## Problem description
From the listing below, output the lines between the one with "red star: (184, 179) -> (141, 194), moved" and the one with "purple trapezoid: (117, 37)", including those two, and nothing else. Pictures are not copied.

## Stored data
*** Begin section ***

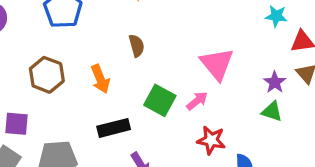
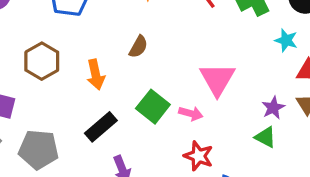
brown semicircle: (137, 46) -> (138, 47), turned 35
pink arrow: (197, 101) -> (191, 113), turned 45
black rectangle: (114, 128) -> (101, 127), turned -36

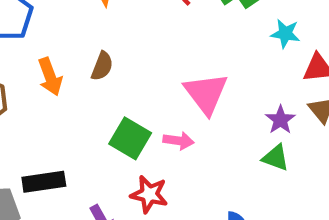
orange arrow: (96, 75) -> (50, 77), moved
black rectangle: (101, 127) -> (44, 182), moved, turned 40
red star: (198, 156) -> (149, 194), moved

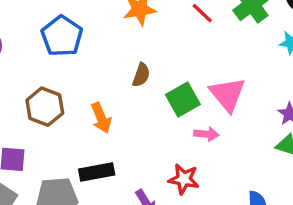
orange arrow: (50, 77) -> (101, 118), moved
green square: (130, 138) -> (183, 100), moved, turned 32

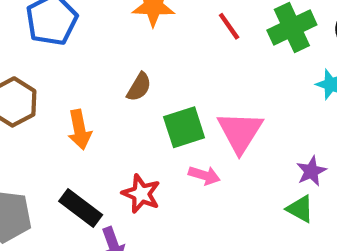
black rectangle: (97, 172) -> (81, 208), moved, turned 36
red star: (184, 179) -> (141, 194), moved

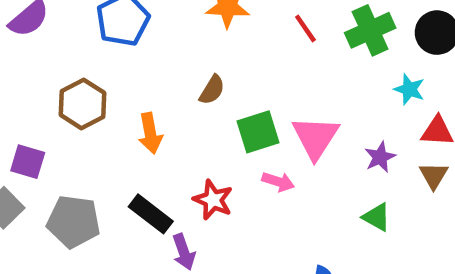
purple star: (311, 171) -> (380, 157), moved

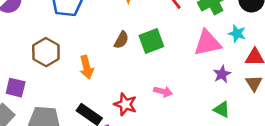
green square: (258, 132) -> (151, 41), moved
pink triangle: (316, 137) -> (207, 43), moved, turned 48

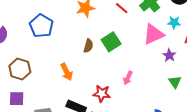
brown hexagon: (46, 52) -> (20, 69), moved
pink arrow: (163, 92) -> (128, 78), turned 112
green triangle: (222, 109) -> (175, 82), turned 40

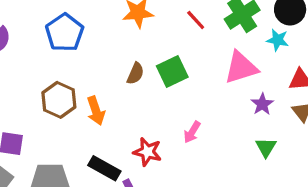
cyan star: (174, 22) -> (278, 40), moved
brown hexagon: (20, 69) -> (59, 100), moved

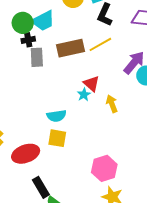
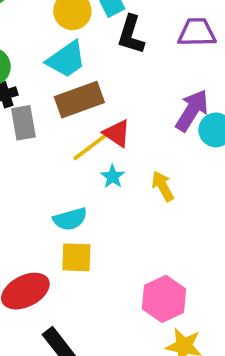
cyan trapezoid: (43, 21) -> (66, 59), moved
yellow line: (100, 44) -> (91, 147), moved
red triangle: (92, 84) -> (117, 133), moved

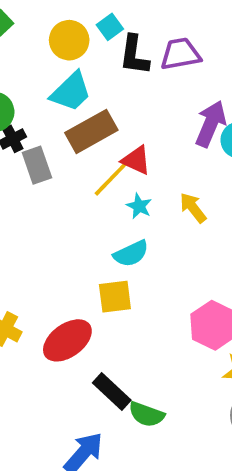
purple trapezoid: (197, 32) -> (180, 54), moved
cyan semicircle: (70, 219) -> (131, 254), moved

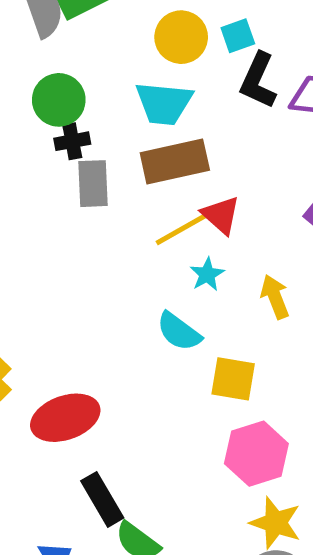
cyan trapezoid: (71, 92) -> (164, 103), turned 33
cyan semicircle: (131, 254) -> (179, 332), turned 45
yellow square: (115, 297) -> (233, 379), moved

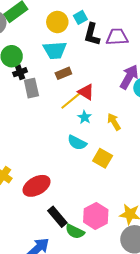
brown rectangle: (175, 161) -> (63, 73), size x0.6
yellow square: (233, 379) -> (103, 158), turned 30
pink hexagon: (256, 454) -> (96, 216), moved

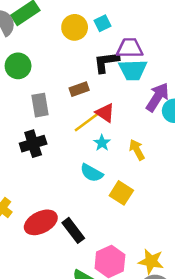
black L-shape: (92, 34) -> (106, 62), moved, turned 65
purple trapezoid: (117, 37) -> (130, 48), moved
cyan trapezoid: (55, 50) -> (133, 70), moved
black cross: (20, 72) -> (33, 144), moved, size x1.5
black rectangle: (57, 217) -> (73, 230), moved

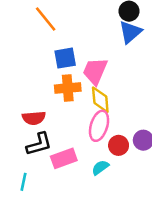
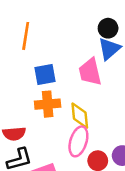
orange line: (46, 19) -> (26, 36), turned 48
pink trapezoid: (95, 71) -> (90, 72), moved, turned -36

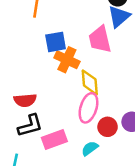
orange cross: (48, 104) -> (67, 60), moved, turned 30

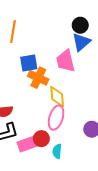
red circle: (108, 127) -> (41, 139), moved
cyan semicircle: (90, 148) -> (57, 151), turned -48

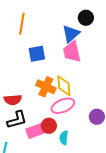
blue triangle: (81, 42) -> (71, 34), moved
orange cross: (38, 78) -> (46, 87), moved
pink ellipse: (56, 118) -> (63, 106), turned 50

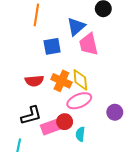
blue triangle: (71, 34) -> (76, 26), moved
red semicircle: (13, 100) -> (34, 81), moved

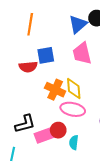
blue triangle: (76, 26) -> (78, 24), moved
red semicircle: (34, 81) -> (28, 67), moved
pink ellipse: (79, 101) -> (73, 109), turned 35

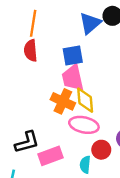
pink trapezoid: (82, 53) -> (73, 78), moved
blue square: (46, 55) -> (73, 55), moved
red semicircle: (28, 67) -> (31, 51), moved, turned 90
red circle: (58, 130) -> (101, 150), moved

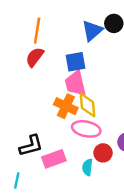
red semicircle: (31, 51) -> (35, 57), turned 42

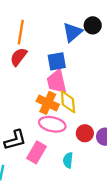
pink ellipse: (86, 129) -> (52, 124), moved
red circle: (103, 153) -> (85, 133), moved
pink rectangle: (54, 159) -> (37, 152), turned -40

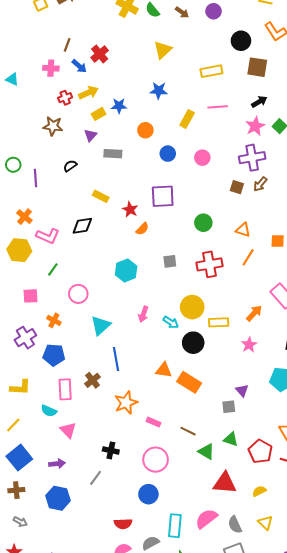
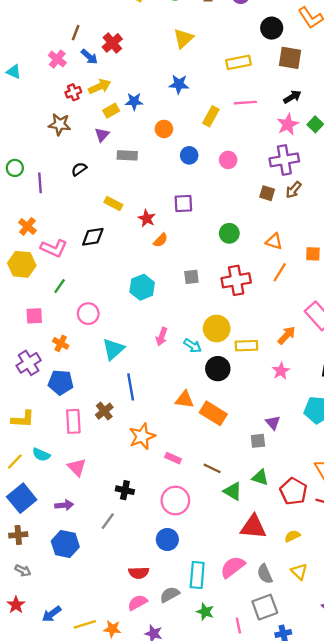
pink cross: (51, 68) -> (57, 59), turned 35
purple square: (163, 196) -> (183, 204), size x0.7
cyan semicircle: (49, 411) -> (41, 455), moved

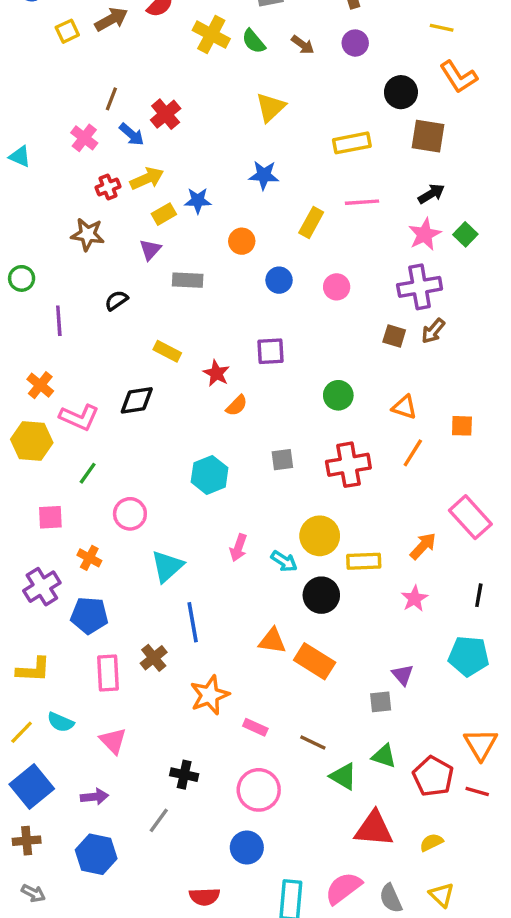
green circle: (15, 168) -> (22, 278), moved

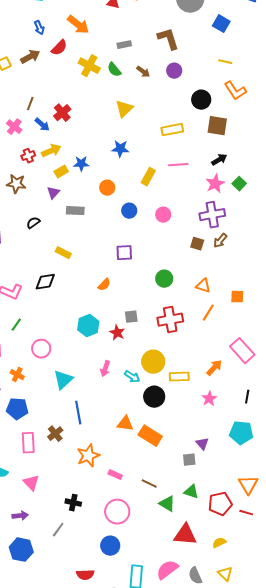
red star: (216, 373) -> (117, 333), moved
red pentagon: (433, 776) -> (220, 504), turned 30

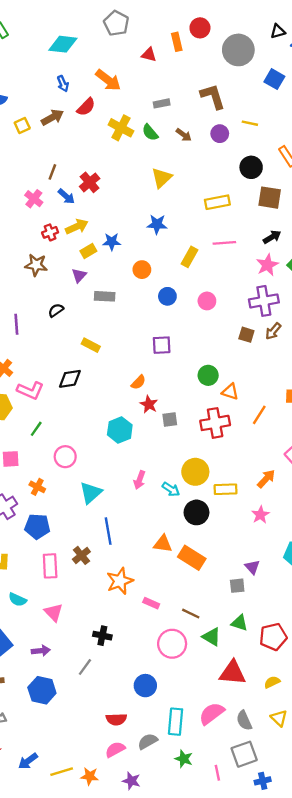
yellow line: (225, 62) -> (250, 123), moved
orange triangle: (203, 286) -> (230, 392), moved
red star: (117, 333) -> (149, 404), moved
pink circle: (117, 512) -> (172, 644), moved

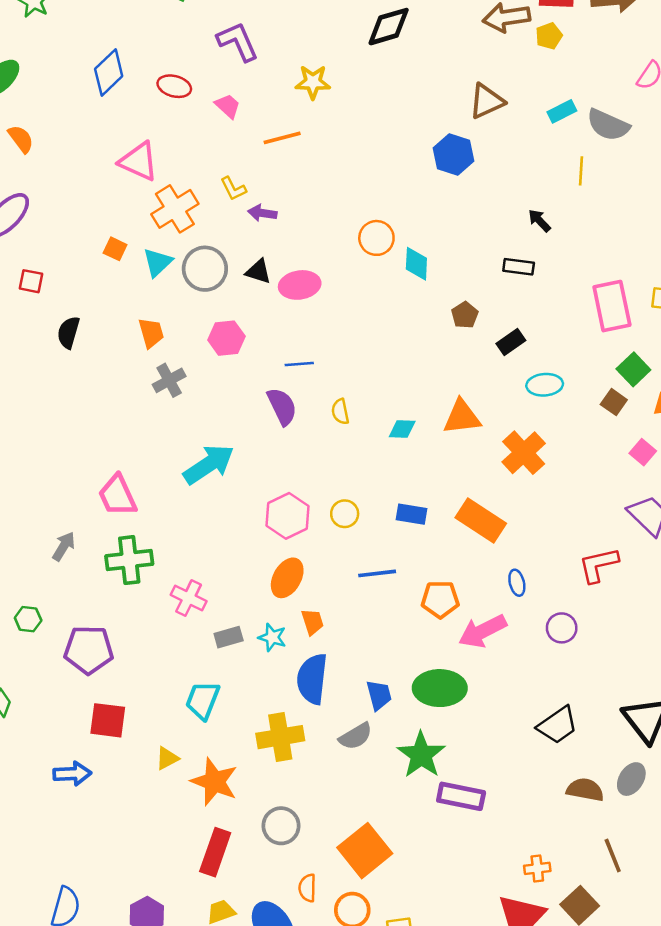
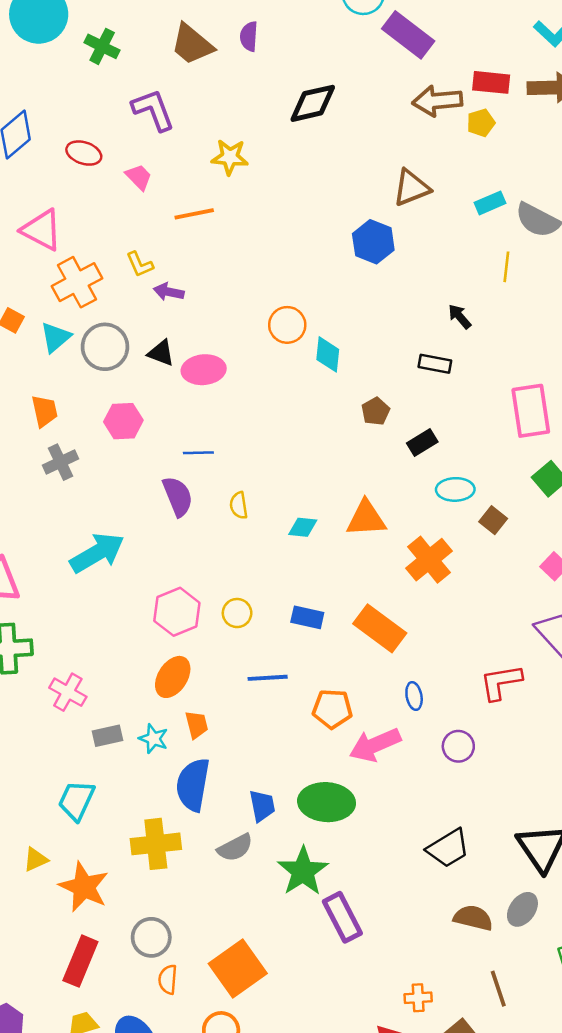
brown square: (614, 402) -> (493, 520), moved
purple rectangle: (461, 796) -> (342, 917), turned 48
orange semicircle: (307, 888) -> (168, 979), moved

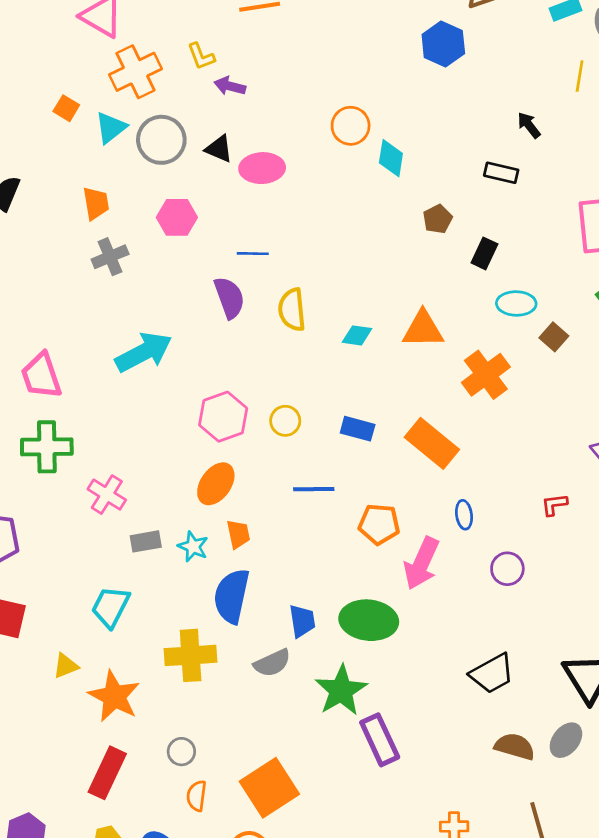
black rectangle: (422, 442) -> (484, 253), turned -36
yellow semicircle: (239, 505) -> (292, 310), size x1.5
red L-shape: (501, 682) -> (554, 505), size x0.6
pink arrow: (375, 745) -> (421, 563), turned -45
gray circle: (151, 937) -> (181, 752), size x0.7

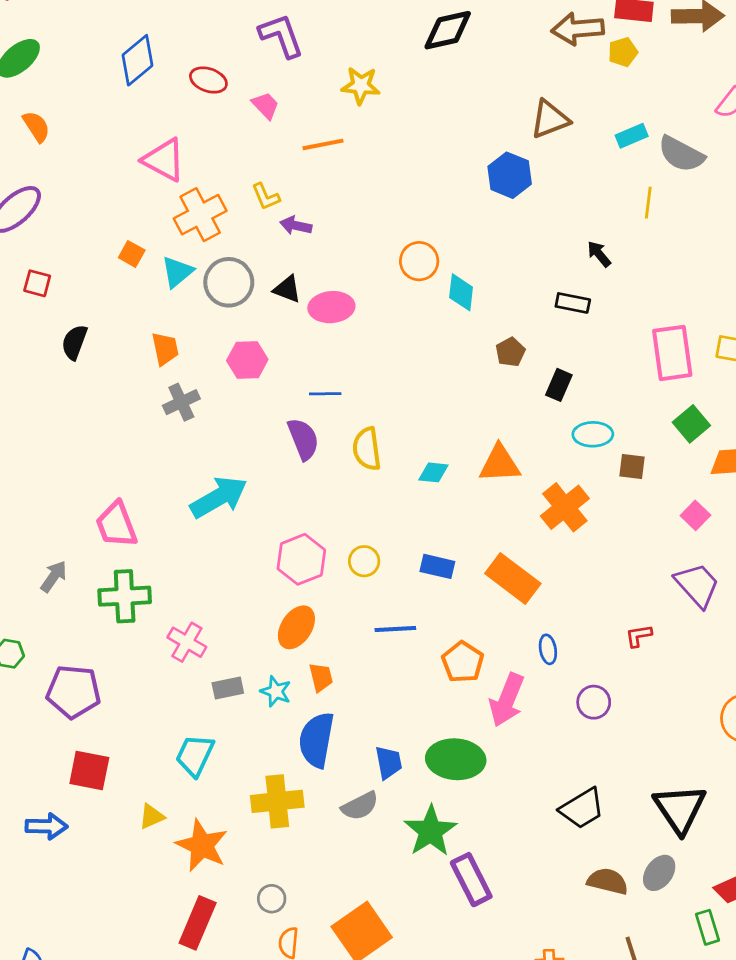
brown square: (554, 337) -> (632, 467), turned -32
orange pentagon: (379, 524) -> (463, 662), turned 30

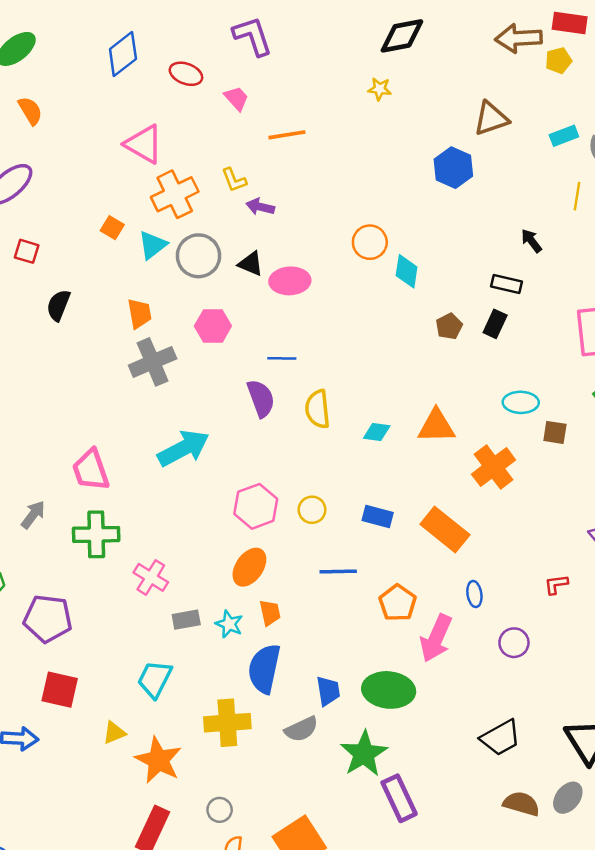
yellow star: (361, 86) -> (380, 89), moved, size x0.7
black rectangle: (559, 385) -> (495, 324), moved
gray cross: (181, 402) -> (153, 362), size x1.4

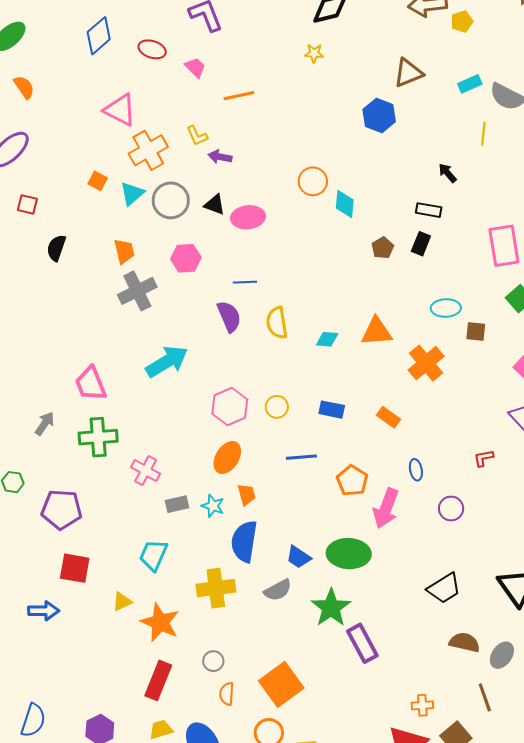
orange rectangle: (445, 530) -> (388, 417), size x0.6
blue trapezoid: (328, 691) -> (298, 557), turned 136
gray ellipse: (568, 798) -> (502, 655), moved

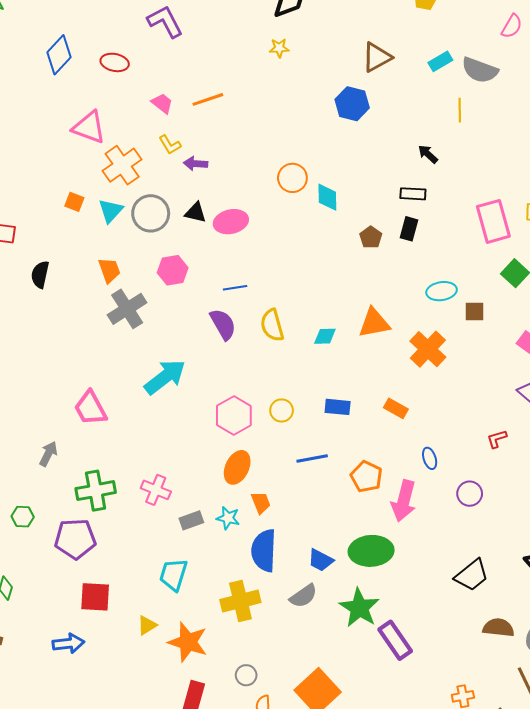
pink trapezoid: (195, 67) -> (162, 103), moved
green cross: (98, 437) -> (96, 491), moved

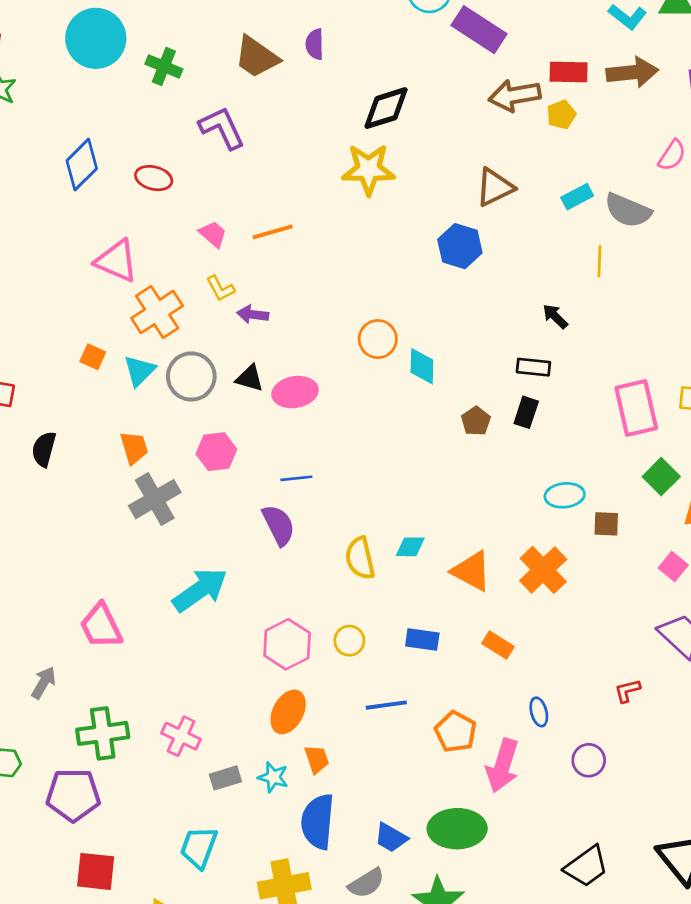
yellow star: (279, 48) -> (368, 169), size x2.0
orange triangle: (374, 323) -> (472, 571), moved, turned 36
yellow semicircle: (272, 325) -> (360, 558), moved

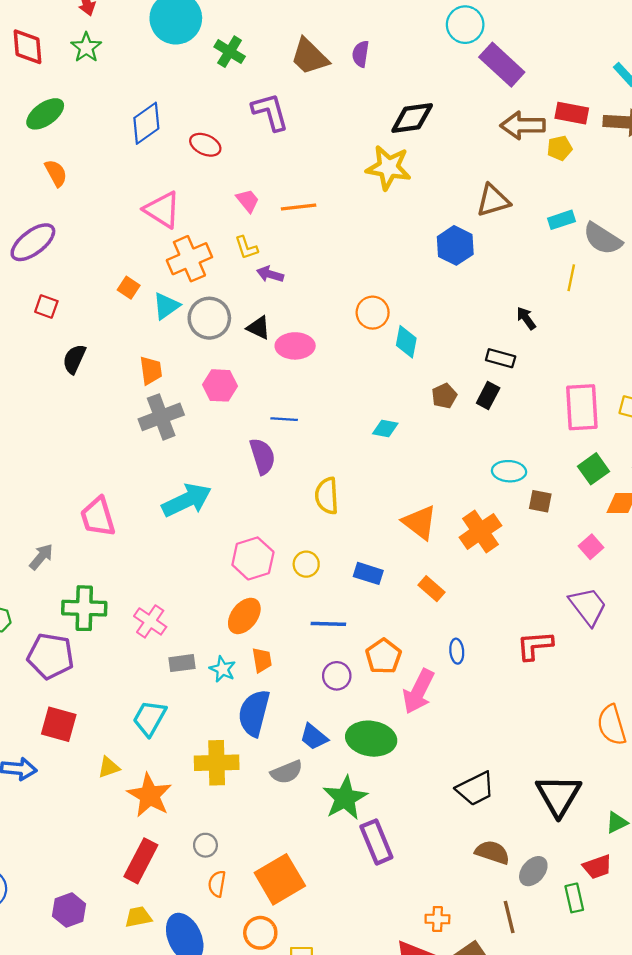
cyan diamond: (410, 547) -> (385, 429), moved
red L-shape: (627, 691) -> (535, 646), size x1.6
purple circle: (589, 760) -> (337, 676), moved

*** End section ***

## Written solution
red star: (184, 179) -> (141, 194), moved

purple star: (311, 171) -> (380, 157), moved

green square: (258, 132) -> (151, 41), moved
pink triangle: (316, 137) -> (207, 43), moved, turned 48

brown hexagon: (46, 52) -> (20, 69), moved
pink arrow: (163, 92) -> (128, 78), turned 112
green triangle: (222, 109) -> (175, 82), turned 40

cyan star: (174, 22) -> (278, 40), moved
brown hexagon: (20, 69) -> (59, 100), moved

cyan trapezoid: (43, 21) -> (66, 59), moved
yellow line: (100, 44) -> (91, 147), moved
red triangle: (92, 84) -> (117, 133), moved

purple trapezoid: (197, 32) -> (180, 54), moved
cyan semicircle: (70, 219) -> (131, 254), moved

cyan trapezoid: (71, 92) -> (164, 103), turned 33
cyan semicircle: (131, 254) -> (179, 332), turned 45
yellow square: (115, 297) -> (233, 379), moved

brown rectangle: (175, 161) -> (63, 73), size x0.6
yellow square: (233, 379) -> (103, 158), turned 30
pink hexagon: (256, 454) -> (96, 216), moved

black L-shape: (92, 34) -> (106, 62), moved, turned 65
purple trapezoid: (117, 37) -> (130, 48), moved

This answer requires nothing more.